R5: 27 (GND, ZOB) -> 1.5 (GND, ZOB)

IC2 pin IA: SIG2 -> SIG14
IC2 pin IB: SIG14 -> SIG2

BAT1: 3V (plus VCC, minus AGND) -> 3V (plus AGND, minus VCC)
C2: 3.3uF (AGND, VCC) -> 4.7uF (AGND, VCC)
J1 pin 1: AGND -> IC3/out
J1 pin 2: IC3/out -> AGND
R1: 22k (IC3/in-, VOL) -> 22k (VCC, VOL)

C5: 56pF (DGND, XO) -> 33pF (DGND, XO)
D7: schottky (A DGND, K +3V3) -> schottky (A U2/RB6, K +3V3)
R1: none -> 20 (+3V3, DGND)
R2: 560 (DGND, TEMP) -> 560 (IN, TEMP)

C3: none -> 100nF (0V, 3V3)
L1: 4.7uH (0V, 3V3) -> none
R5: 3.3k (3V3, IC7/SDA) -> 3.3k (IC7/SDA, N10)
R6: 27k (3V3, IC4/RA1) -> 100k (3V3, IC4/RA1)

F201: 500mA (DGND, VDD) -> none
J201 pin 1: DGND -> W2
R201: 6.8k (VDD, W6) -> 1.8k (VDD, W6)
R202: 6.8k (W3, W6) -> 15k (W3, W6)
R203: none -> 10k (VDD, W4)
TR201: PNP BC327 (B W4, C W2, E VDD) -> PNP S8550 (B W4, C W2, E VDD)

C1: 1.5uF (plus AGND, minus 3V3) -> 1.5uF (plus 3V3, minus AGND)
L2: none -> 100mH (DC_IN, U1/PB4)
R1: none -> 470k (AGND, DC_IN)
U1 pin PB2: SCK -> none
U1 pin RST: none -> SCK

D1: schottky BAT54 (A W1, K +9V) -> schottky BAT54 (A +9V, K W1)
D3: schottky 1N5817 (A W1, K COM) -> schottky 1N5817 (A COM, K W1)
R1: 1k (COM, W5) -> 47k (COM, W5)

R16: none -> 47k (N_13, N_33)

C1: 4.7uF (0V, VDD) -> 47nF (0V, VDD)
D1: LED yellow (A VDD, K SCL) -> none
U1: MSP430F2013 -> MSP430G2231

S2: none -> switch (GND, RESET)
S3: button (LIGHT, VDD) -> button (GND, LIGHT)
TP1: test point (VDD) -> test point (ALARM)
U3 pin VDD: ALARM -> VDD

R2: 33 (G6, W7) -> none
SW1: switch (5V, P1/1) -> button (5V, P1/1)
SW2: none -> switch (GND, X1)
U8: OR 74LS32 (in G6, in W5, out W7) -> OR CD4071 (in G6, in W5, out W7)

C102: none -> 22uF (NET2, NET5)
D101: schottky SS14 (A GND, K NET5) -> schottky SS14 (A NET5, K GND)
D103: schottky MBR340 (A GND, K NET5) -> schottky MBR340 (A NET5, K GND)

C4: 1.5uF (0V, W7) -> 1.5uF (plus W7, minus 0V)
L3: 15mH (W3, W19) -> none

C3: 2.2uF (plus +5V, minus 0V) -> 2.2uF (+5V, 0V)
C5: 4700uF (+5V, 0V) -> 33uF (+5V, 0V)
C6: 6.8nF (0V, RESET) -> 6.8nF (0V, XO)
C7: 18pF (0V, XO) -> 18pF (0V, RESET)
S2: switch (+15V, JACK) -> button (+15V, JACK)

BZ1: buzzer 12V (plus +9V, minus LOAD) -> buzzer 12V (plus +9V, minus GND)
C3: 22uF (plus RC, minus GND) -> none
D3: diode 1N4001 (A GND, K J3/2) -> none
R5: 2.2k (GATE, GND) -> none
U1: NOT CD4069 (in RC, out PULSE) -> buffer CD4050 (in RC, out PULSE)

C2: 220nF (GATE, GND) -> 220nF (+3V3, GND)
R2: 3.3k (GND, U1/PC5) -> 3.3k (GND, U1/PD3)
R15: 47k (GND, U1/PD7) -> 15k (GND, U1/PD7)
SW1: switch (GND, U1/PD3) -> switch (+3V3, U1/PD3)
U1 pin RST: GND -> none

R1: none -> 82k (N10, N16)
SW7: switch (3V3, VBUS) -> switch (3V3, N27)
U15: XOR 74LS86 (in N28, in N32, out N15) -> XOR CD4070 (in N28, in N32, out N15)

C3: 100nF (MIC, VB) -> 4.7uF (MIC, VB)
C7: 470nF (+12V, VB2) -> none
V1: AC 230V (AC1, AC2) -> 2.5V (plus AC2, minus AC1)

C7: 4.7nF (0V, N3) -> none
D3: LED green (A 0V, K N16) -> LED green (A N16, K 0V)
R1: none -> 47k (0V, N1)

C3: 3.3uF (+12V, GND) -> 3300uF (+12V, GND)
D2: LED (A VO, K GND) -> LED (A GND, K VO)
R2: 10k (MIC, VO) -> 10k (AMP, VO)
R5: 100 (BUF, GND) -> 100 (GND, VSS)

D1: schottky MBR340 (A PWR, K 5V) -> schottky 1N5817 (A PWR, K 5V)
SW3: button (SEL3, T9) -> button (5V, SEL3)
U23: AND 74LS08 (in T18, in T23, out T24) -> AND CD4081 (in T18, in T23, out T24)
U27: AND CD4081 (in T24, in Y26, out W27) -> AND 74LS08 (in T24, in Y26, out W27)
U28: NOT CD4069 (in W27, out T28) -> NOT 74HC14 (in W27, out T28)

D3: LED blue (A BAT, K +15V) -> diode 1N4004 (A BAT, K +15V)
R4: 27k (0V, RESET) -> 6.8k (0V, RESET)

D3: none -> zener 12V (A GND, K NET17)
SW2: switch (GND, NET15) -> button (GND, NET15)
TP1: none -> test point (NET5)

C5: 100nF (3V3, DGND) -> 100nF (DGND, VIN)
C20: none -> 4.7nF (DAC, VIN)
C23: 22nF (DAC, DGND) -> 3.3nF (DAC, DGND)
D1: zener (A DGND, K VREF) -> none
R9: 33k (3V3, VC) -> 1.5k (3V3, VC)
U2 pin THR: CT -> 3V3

_EXERCISE AIM_. Write out only the lines that run from the line containing "D3: diode 1N4001 (A GND, K J3/2) -> none" through the line containing "U23: AND 74LS08", both included, exactly as they appear above.

_TASK RESPONSE_.
D3: diode 1N4001 (A GND, K J3/2) -> none
R5: 2.2k (GATE, GND) -> none
U1: NOT CD4069 (in RC, out PULSE) -> buffer CD4050 (in RC, out PULSE)

C2: 220nF (GATE, GND) -> 220nF (+3V3, GND)
R2: 3.3k (GND, U1/PC5) -> 3.3k (GND, U1/PD3)
R15: 47k (GND, U1/PD7) -> 15k (GND, U1/PD7)
SW1: switch (GND, U1/PD3) -> switch (+3V3, U1/PD3)
U1 pin RST: GND -> none

R1: none -> 82k (N10, N16)
SW7: switch (3V3, VBUS) -> switch (3V3, N27)
U15: XOR 74LS86 (in N28, in N32, out N15) -> XOR CD4070 (in N28, in N32, out N15)

C3: 100nF (MIC, VB) -> 4.7uF (MIC, VB)
C7: 470nF (+12V, VB2) -> none
V1: AC 230V (AC1, AC2) -> 2.5V (plus AC2, minus AC1)

C7: 4.7nF (0V, N3) -> none
D3: LED green (A 0V, K N16) -> LED green (A N16, K 0V)
R1: none -> 47k (0V, N1)

C3: 3.3uF (+12V, GND) -> 3300uF (+12V, GND)
D2: LED (A VO, K GND) -> LED (A GND, K VO)
R2: 10k (MIC, VO) -> 10k (AMP, VO)
R5: 100 (BUF, GND) -> 100 (GND, VSS)

D1: schottky MBR340 (A PWR, K 5V) -> schottky 1N5817 (A PWR, K 5V)
SW3: button (SEL3, T9) -> button (5V, SEL3)
U23: AND 74LS08 (in T18, in T23, out T24) -> AND CD4081 (in T18, in T23, out T24)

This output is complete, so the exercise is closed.